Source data
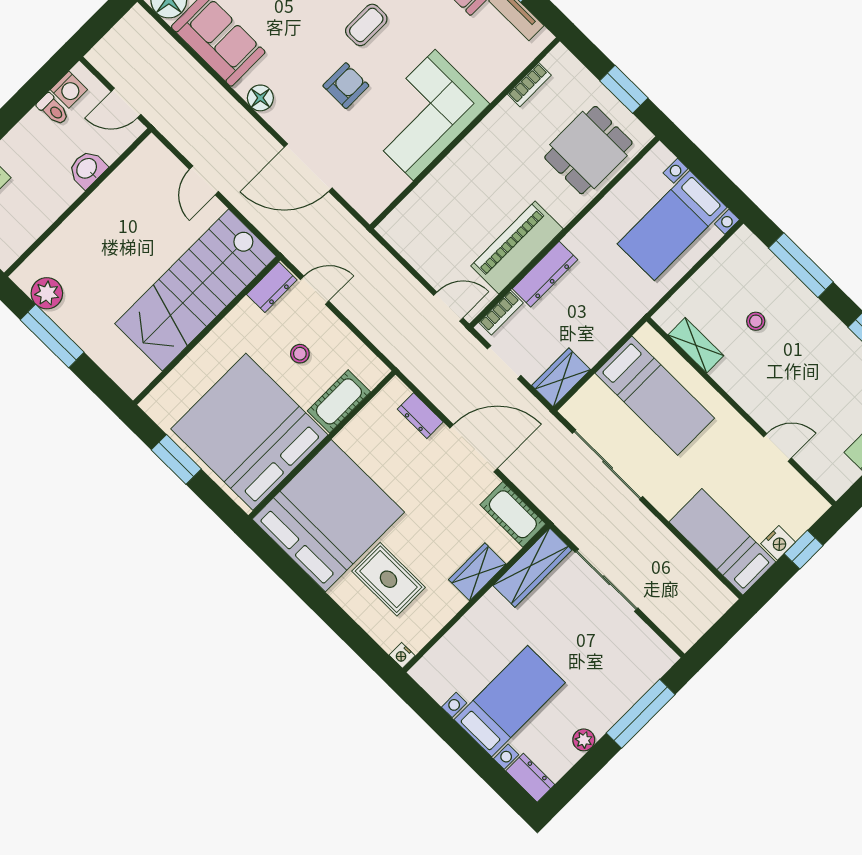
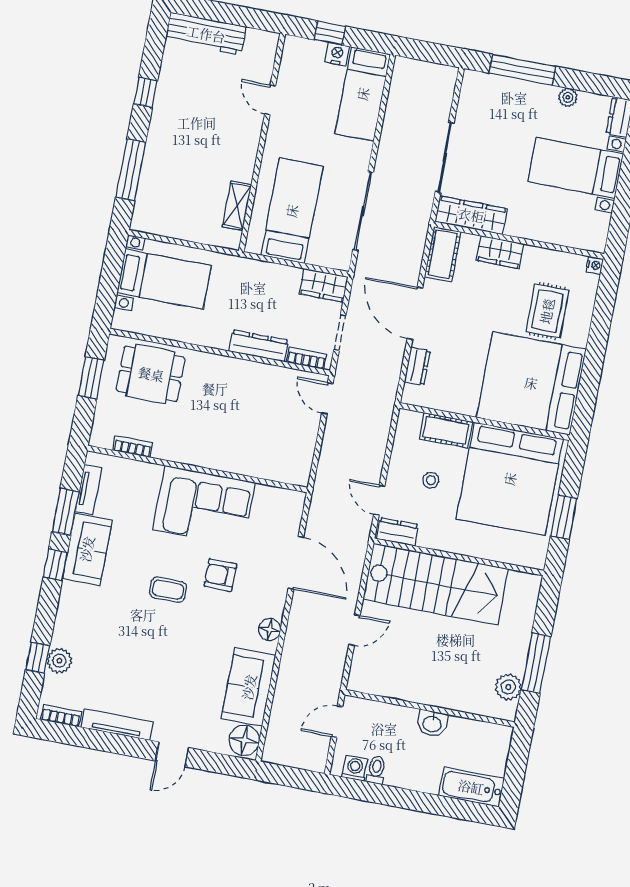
door: (126, 103) -> (337, 722), swing flipped
washbasin: (87, 169) -> (432, 723), moved
piano: (517, 247) -> (253, 378), removed
stool: (756, 321) -> (192, 175), removed

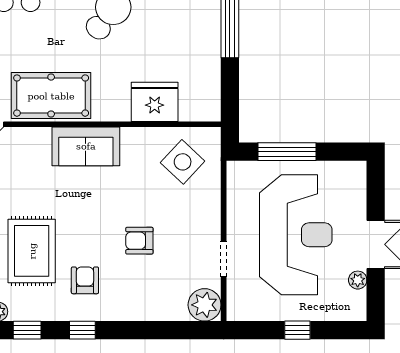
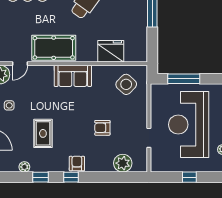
reception desk: (296, 235) -> (189, 125), turned 180
rug: (32, 251) -> (43, 133), width x0.73, depth x0.70
armchair: (85, 280) -> (77, 164), moved
plant: (205, 305) -> (123, 163), moved

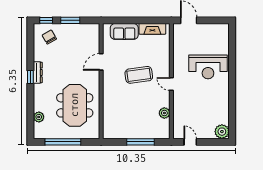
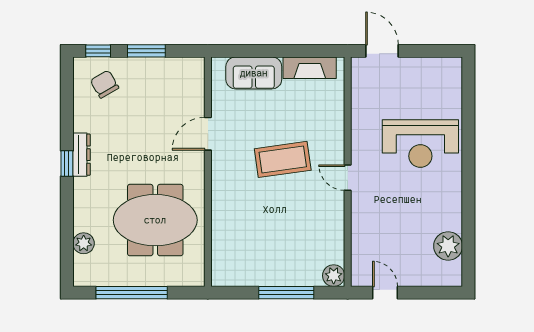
meeting table: (75, 105) -> (155, 220), turned 90
plant: (164, 113) -> (334, 276), moved
plant: (222, 132) -> (448, 246), moved

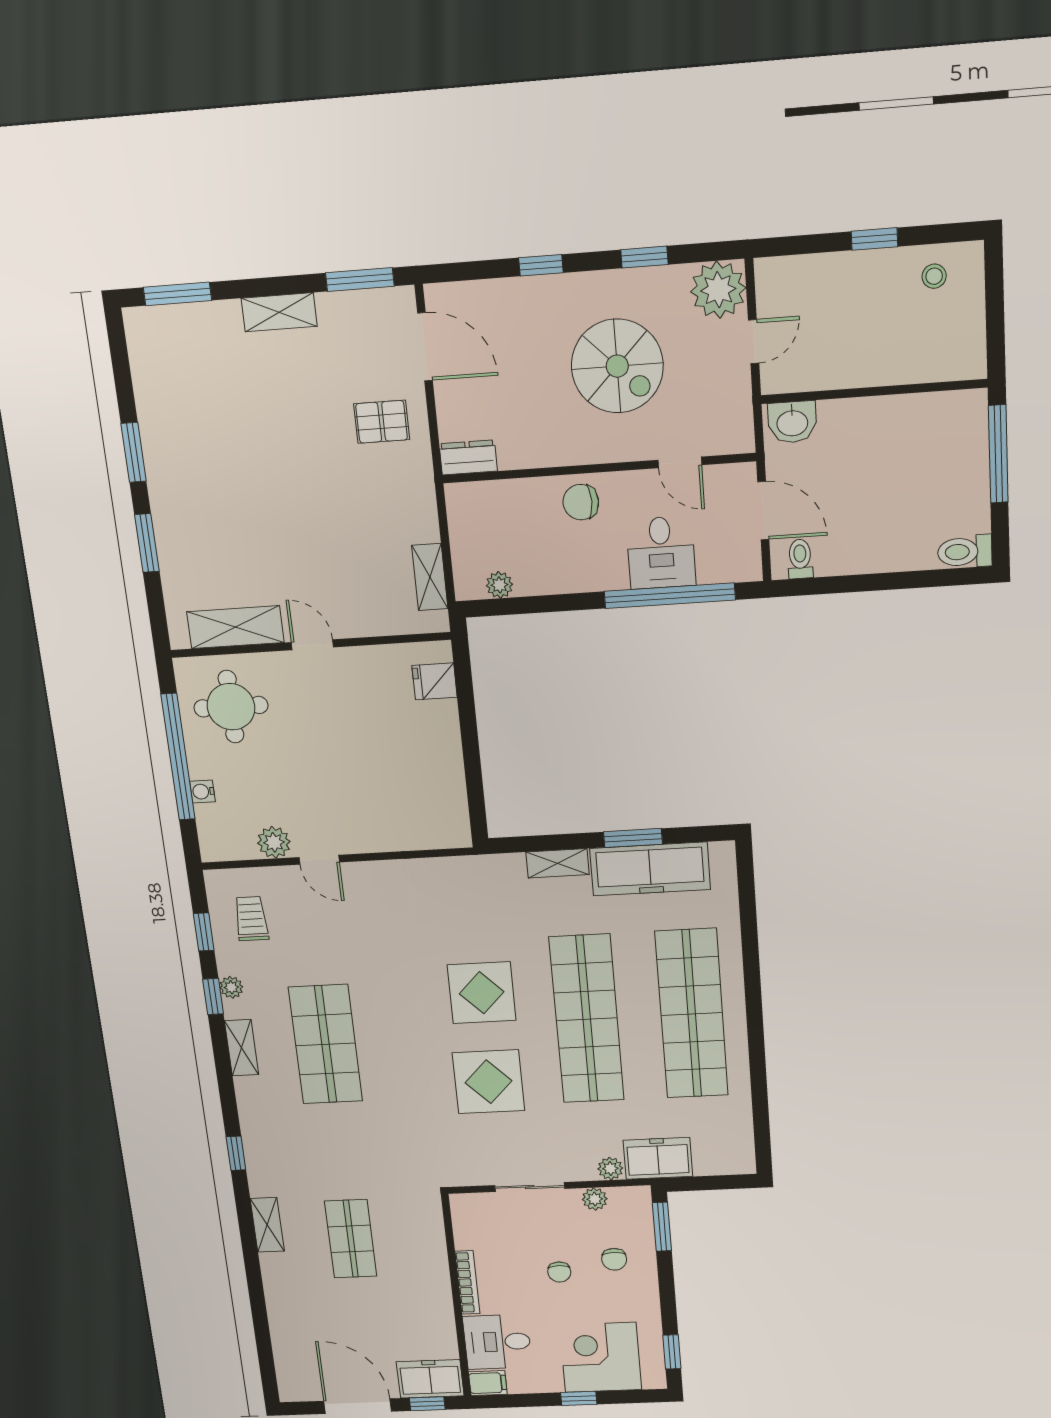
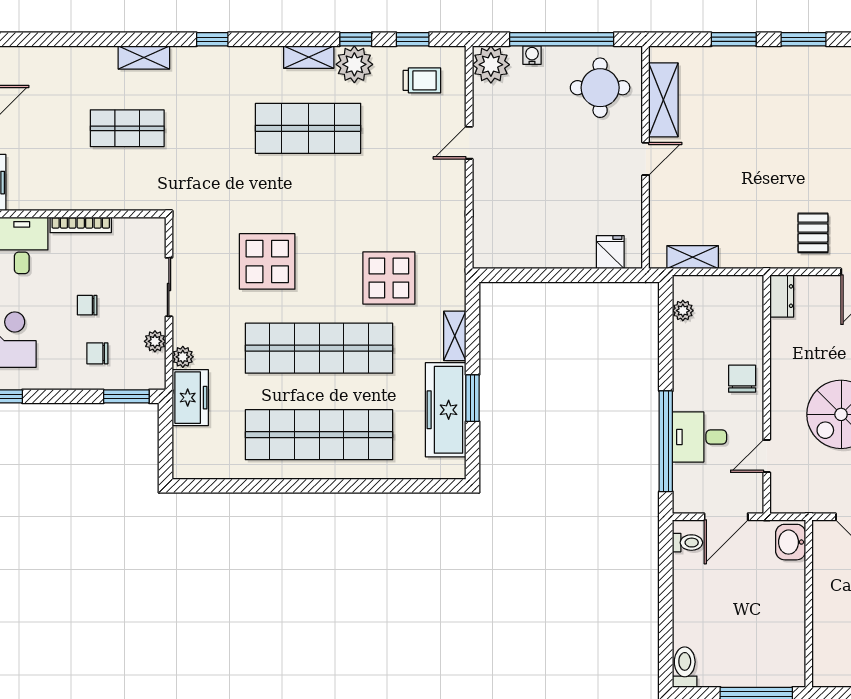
plant: (274, 842) -> (491, 65), moved, width x1.36, depth x1.36
plant: (231, 987) -> (354, 64), width x1.87, depth x1.87
display table: (482, 993) -> (389, 278), moved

Exercise = Pictures aside, repeat every line of the data above exactly.

Response box =
door: (126, 103) -> (337, 722), swing flipped
washbasin: (87, 169) -> (432, 723), moved
piano: (517, 247) -> (253, 378), removed
stool: (756, 321) -> (192, 175), removed

reception desk: (296, 235) -> (189, 125), turned 180
rug: (32, 251) -> (43, 133), width x0.73, depth x0.70
armchair: (85, 280) -> (77, 164), moved
plant: (205, 305) -> (123, 163), moved

meeting table: (75, 105) -> (155, 220), turned 90
plant: (164, 113) -> (334, 276), moved
plant: (222, 132) -> (448, 246), moved

plant: (274, 842) -> (491, 65), moved, width x1.36, depth x1.36
plant: (231, 987) -> (354, 64), width x1.87, depth x1.87
display table: (482, 993) -> (389, 278), moved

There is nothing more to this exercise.